* What this task involves
Without any pictures, restate the full set of records below exactly.

* Material for the task
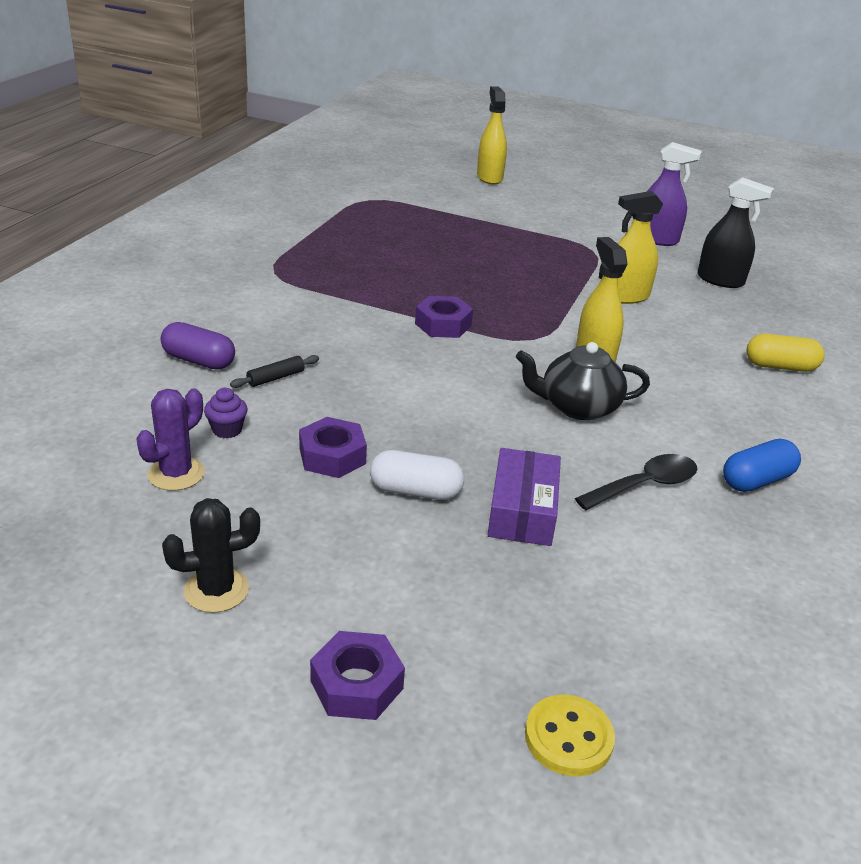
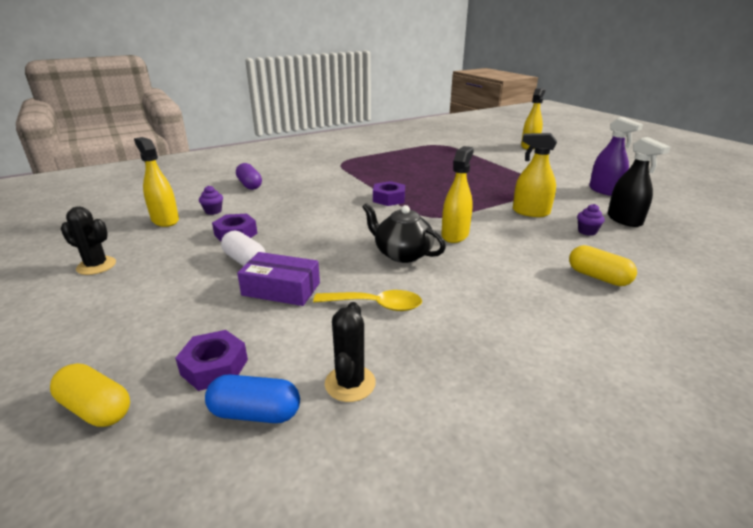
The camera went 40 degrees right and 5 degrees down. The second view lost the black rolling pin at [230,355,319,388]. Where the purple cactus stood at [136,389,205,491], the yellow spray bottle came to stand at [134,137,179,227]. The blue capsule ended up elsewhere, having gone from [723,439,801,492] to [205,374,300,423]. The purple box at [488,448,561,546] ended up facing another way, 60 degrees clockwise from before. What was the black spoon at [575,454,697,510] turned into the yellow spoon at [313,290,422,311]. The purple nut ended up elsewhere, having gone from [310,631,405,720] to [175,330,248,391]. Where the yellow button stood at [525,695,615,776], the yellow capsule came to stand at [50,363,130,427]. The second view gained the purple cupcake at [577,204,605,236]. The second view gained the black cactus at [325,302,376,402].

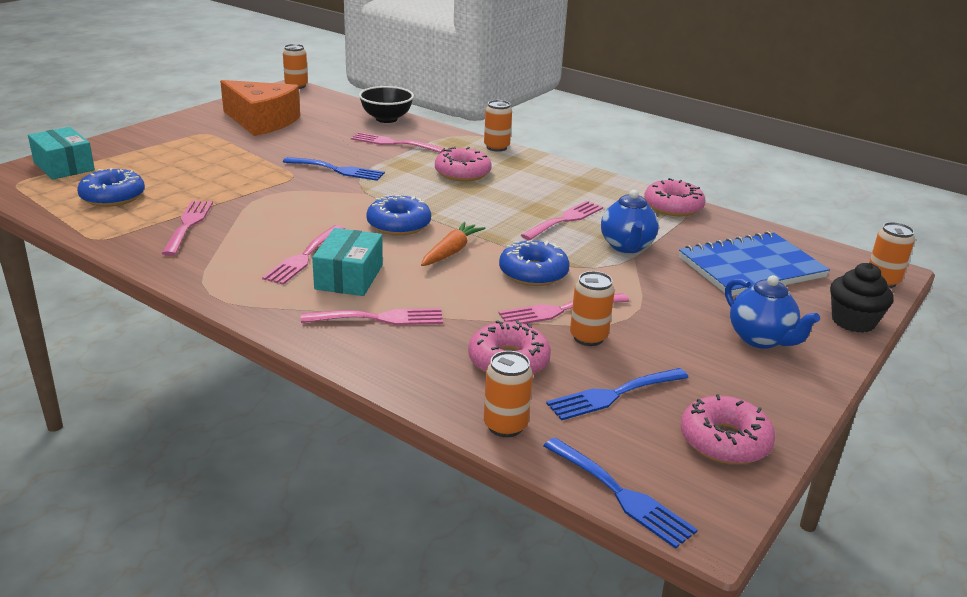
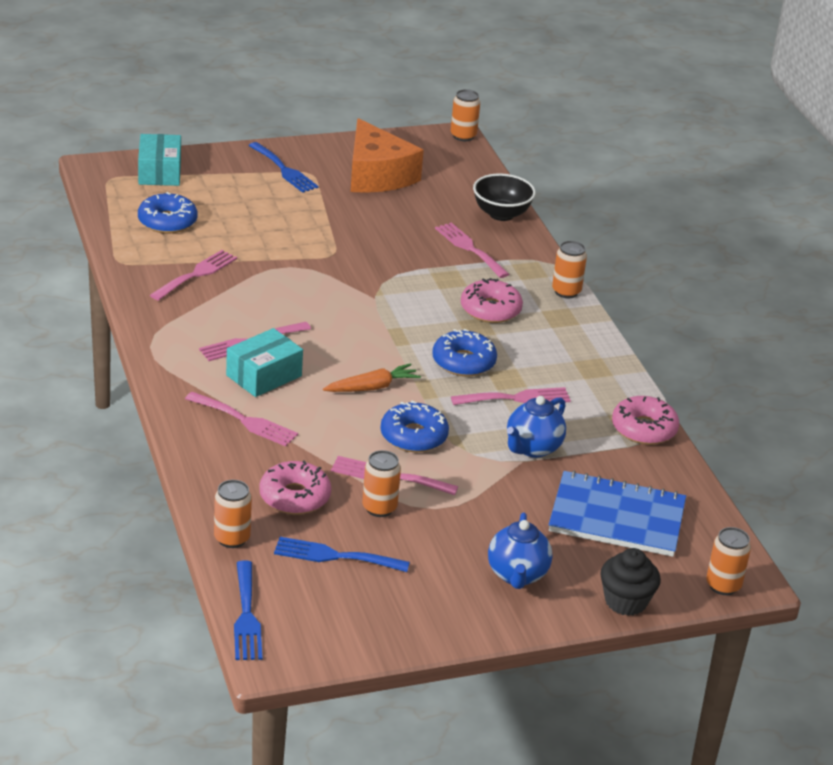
The camera went 35 degrees right and 5 degrees up. The blue fork ended up elsewhere, having gone from [283,157,385,181] to [248,142,319,193]. The blue donut ended up elsewhere, having gone from [366,195,431,236] to [432,329,497,377]. The second view lost the pink donut at [681,394,775,465].

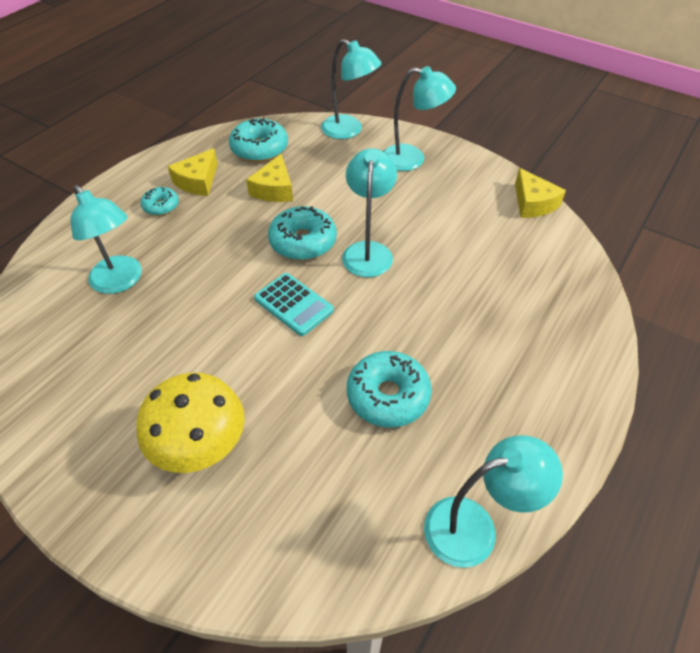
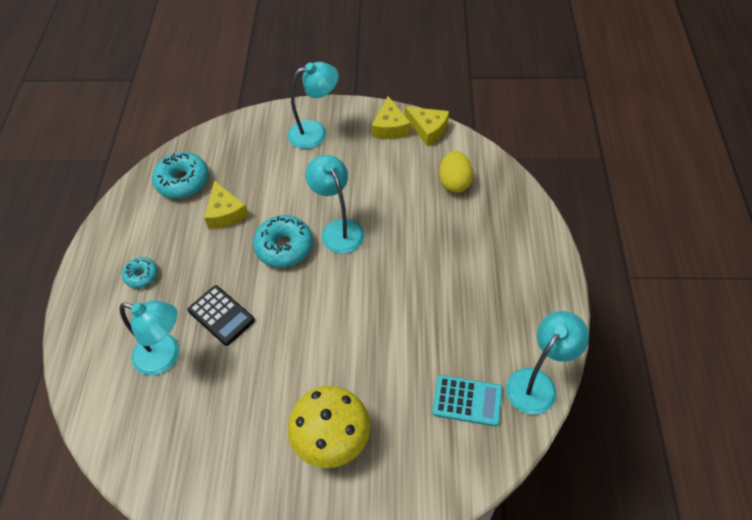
The camera went 30 degrees left and 5 degrees up. The second view lost the turquoise lamp at [321,39,382,139]. The yellow cheese ended up elsewhere, having gone from [168,148,218,196] to [372,96,411,139]. The turquoise calculator ended up elsewhere, having gone from [254,273,334,336] to [432,375,503,426]. The second view lost the turquoise donut at [347,351,432,427]. The second view gained the yellow egg at [439,151,473,193]. The second view gained the black calculator at [188,285,255,346].

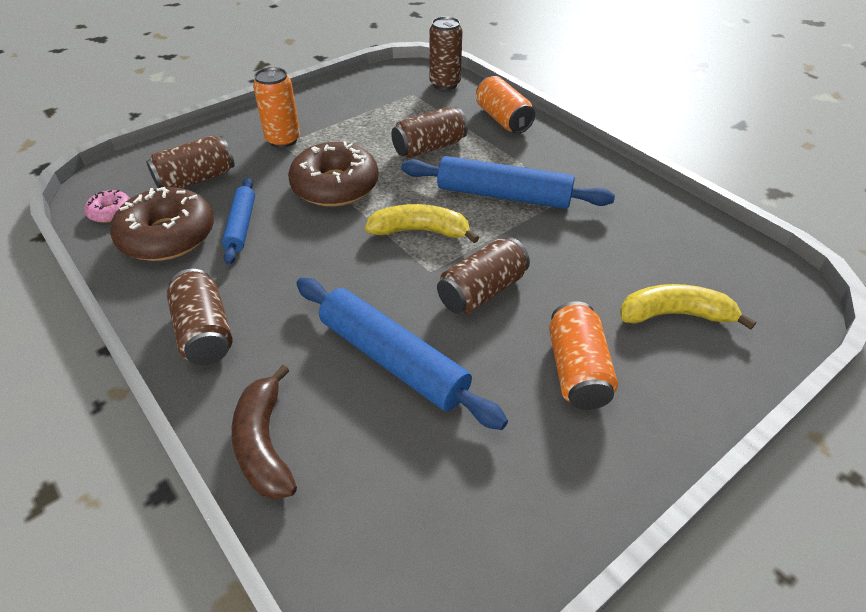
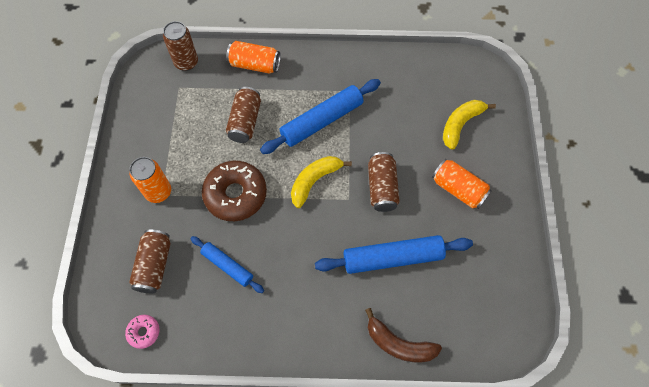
The camera went 50 degrees left and 20 degrees up. The second view lost the brown donut at [110,187,214,261]. The second view lost the brown can at [167,269,233,365].

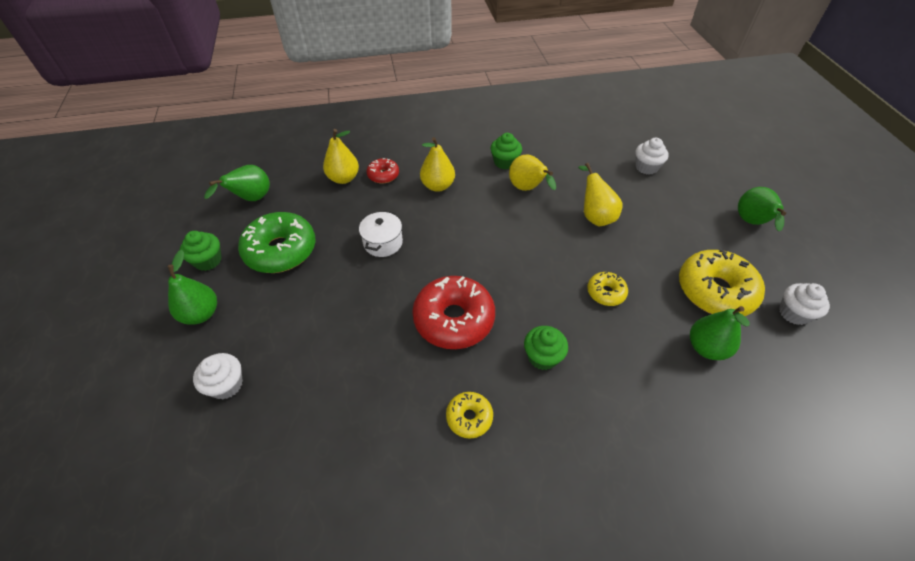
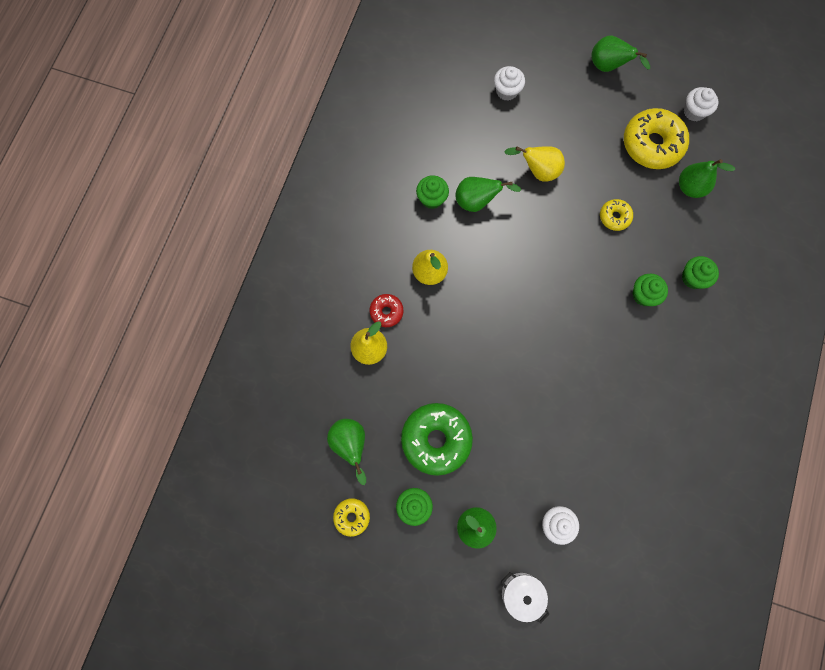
The camera went 60 degrees left and 25 degrees up. What was the yellow pear at [509,155,556,191] turned into the green pear at [455,177,521,212]. The white pot ended up elsewhere, having gone from [359,211,403,257] to [501,572,549,623]. The second view lost the red donut at [412,276,495,349]. The yellow donut ended up elsewhere, having gone from [446,392,493,439] to [333,498,370,537]. The second view gained the green cupcake at [682,256,719,289].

* Response box
The camera went 40 degrees right and 5 degrees down. The second view lost the black rolling pin at [230,355,319,388]. Where the purple cactus stood at [136,389,205,491], the yellow spray bottle came to stand at [134,137,179,227]. The blue capsule ended up elsewhere, having gone from [723,439,801,492] to [205,374,300,423]. The purple box at [488,448,561,546] ended up facing another way, 60 degrees clockwise from before. What was the black spoon at [575,454,697,510] turned into the yellow spoon at [313,290,422,311]. The purple nut ended up elsewhere, having gone from [310,631,405,720] to [175,330,248,391]. Where the yellow button stood at [525,695,615,776], the yellow capsule came to stand at [50,363,130,427]. The second view gained the purple cupcake at [577,204,605,236]. The second view gained the black cactus at [325,302,376,402].

The camera went 35 degrees right and 5 degrees up. The blue fork ended up elsewhere, having gone from [283,157,385,181] to [248,142,319,193]. The blue donut ended up elsewhere, having gone from [366,195,431,236] to [432,329,497,377]. The second view lost the pink donut at [681,394,775,465].

The camera went 30 degrees left and 5 degrees up. The second view lost the turquoise lamp at [321,39,382,139]. The yellow cheese ended up elsewhere, having gone from [168,148,218,196] to [372,96,411,139]. The turquoise calculator ended up elsewhere, having gone from [254,273,334,336] to [432,375,503,426]. The second view lost the turquoise donut at [347,351,432,427]. The second view gained the yellow egg at [439,151,473,193]. The second view gained the black calculator at [188,285,255,346].

The camera went 50 degrees left and 20 degrees up. The second view lost the brown donut at [110,187,214,261]. The second view lost the brown can at [167,269,233,365].

The camera went 60 degrees left and 25 degrees up. What was the yellow pear at [509,155,556,191] turned into the green pear at [455,177,521,212]. The white pot ended up elsewhere, having gone from [359,211,403,257] to [501,572,549,623]. The second view lost the red donut at [412,276,495,349]. The yellow donut ended up elsewhere, having gone from [446,392,493,439] to [333,498,370,537]. The second view gained the green cupcake at [682,256,719,289].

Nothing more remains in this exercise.